How to complete this task:
Every entry should be duplicated verbatim, and no picture may appear in the copy.

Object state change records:
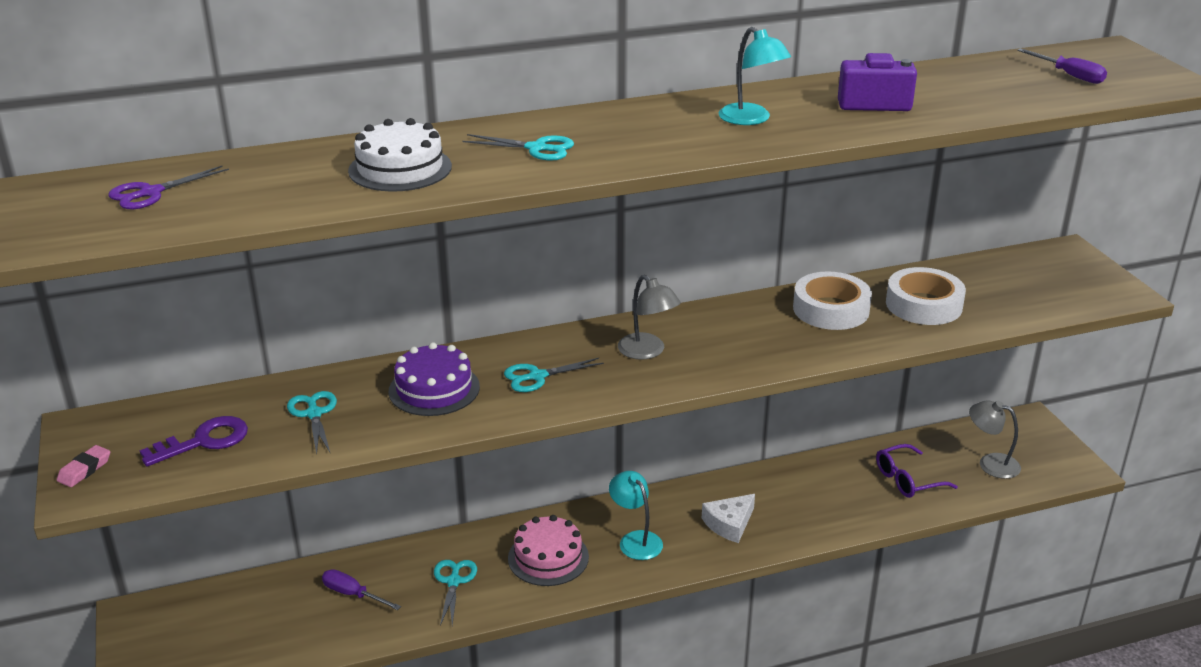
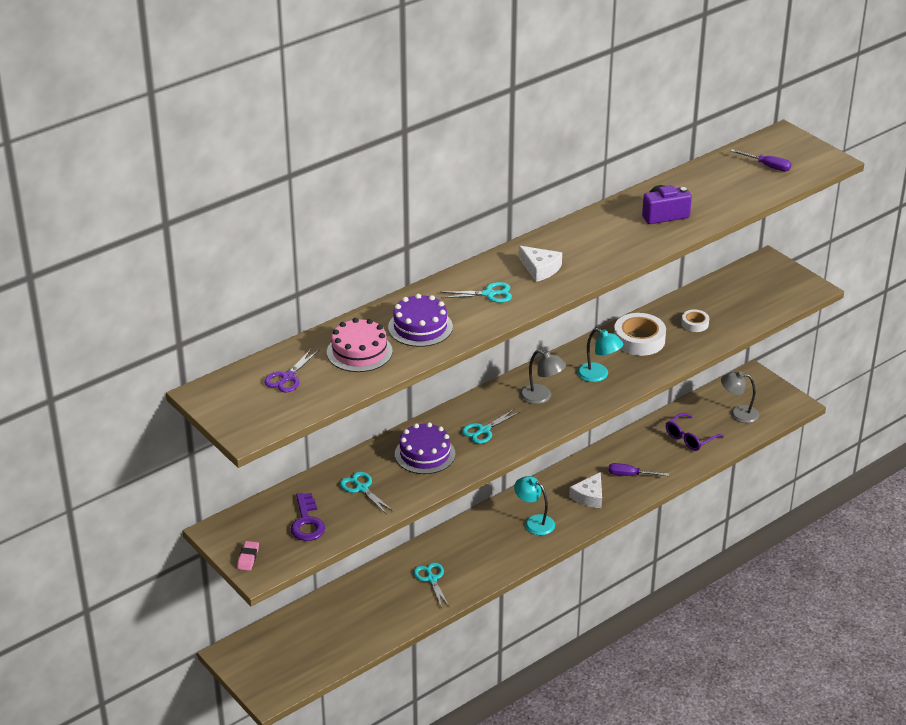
camera: 20 degrees left, 5 degrees up
(204, 441) = (307, 522): purple key -> purple key turned 135 degrees clockwise
(353, 594) = (370, 604): purple screwdriver -> purple screwdriver (630, 475)
(400, 168) = (420, 327): white cake -> purple cake
(548, 557) = (484, 548): pink cake -> pink cake (359, 352)
(638, 133) = (540, 269): none -> white cheese
(751, 119) = (600, 243): turquoise lamp -> turquoise lamp (598, 375)
(923, 305) = (695, 324): white tape -> white tape, size x0.54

Expected output:
camera: 20 degrees left, 5 degrees up
(204, 441) = (307, 522): purple key -> purple key turned 135 degrees clockwise
(353, 594) = (370, 604): purple screwdriver -> purple screwdriver (630, 475)
(400, 168) = (420, 327): white cake -> purple cake
(548, 557) = (484, 548): pink cake -> pink cake (359, 352)
(638, 133) = (540, 269): none -> white cheese
(751, 119) = (600, 243): turquoise lamp -> turquoise lamp (598, 375)
(923, 305) = (695, 324): white tape -> white tape, size x0.54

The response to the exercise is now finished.